TASK REQUIREMENTS
Beginning with the line that has "U206: NAND 74LS00" in it, transcribe the listing exactly through its final line, and add nothing.

DATASET ENTRIES

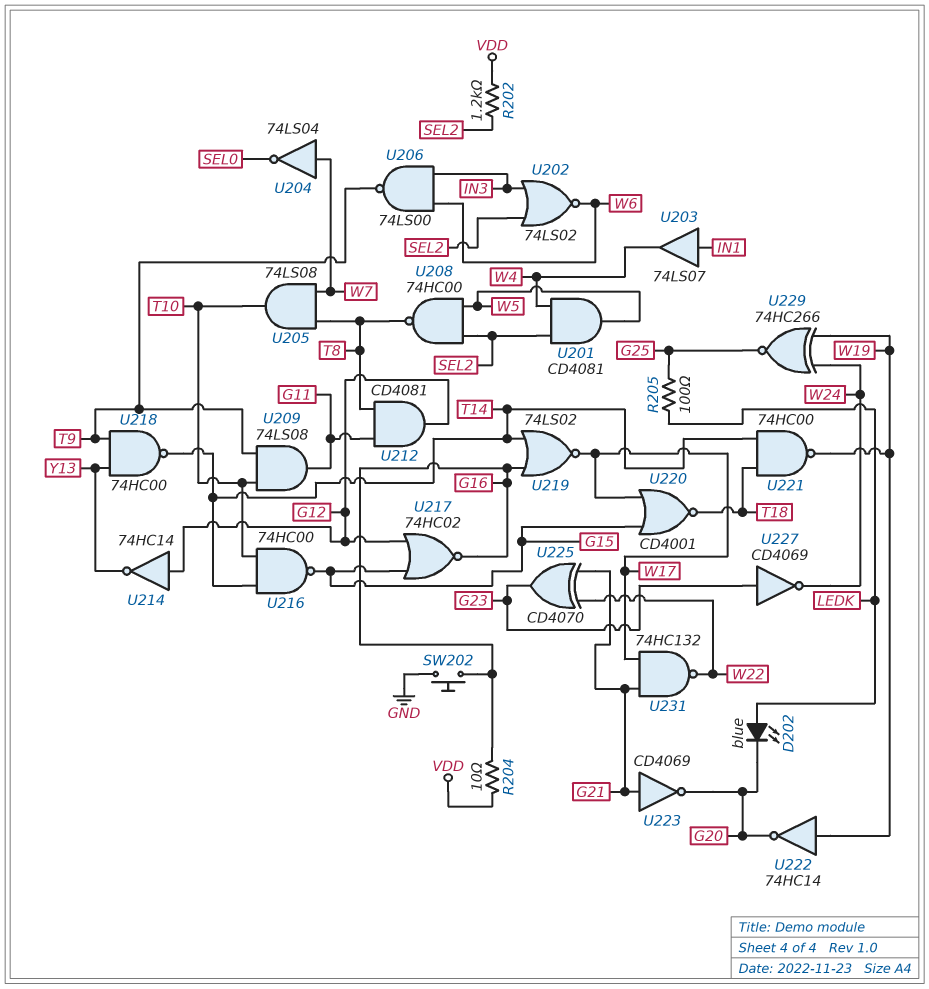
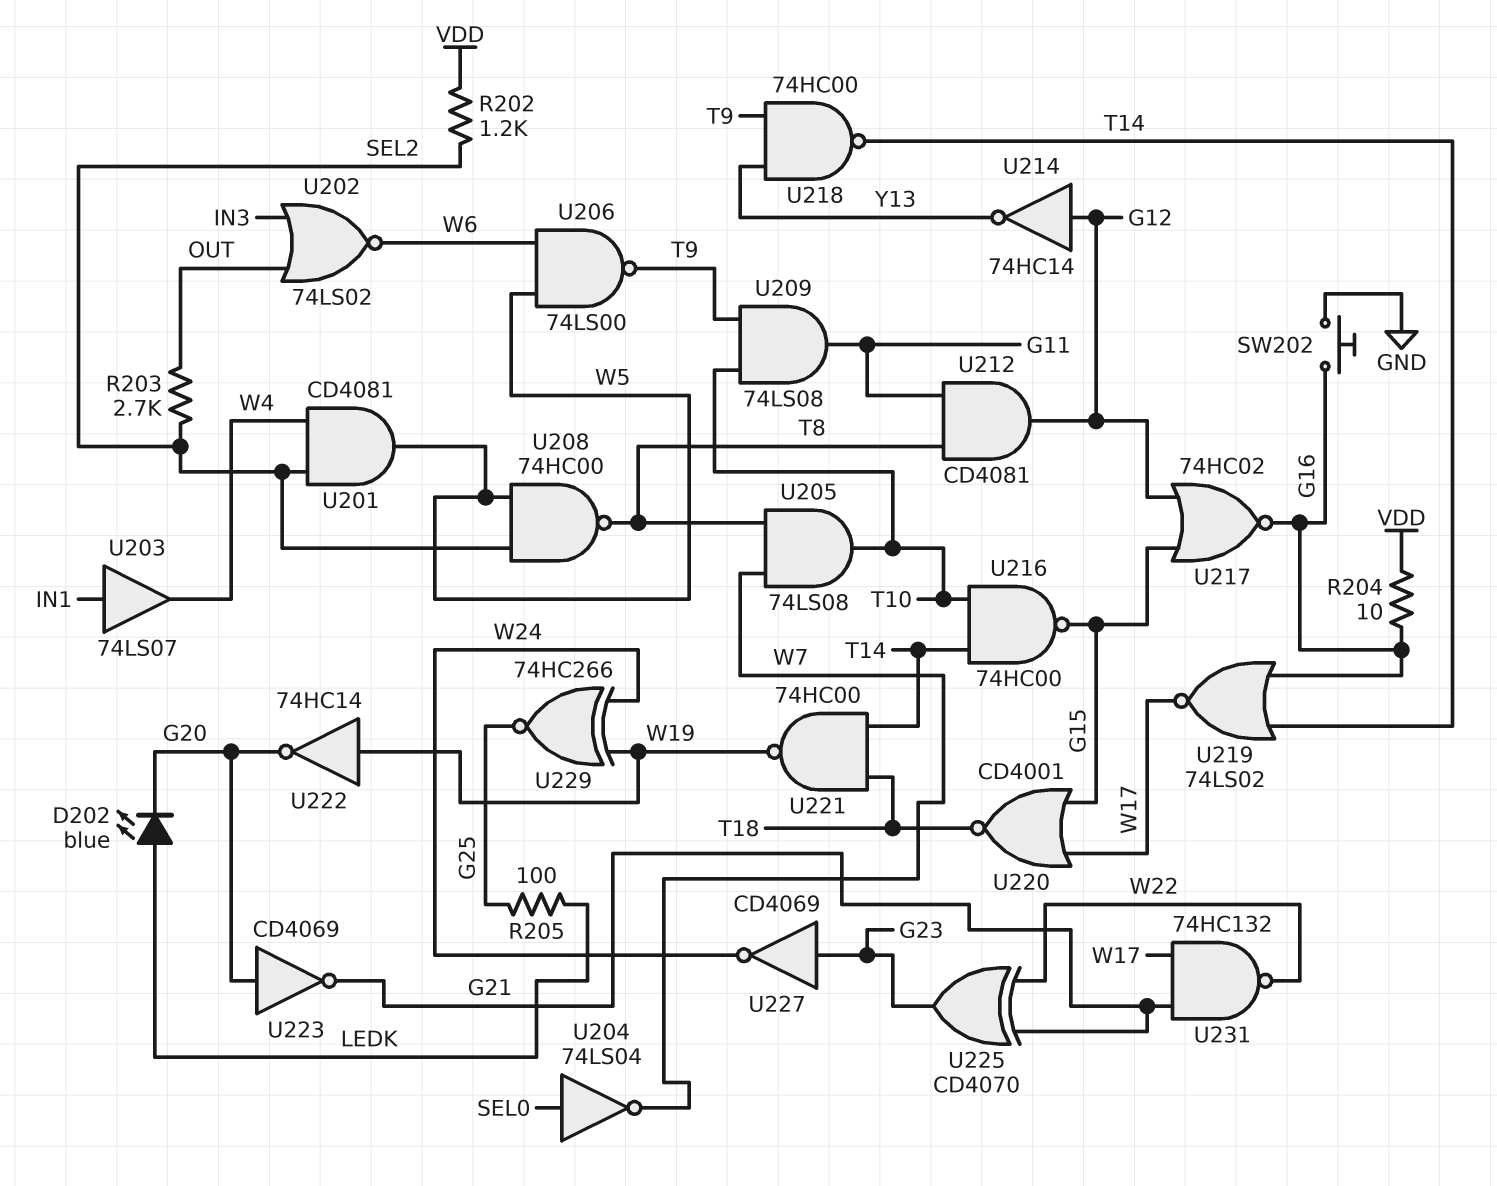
R203: none -> 2.7k (OUT, SEL2)
U202: NOR 74LS02 (in IN3, in SEL2, out W6) -> NOR 74LS02 (in IN3, in OUT, out W6)
U204: NOT 74LS04 (in W7, out SEL0) -> NOT 74LS04 (in SEL0, out W7)
U206: NAND 74LS00 (in IN3, in W6, out T9) -> NAND 74LS00 (in W5, in W6, out T9)
U223: NOT CD4069 (in G21, out G20) -> NOT CD4069 (in G20, out G21)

SOLUTION FOR THIS PROBLEM
U206: NAND 74LS00 (in IN3, in W6, out T9) -> NAND 74LS00 (in W5, in W6, out T9)
U223: NOT CD4069 (in G21, out G20) -> NOT CD4069 (in G20, out G21)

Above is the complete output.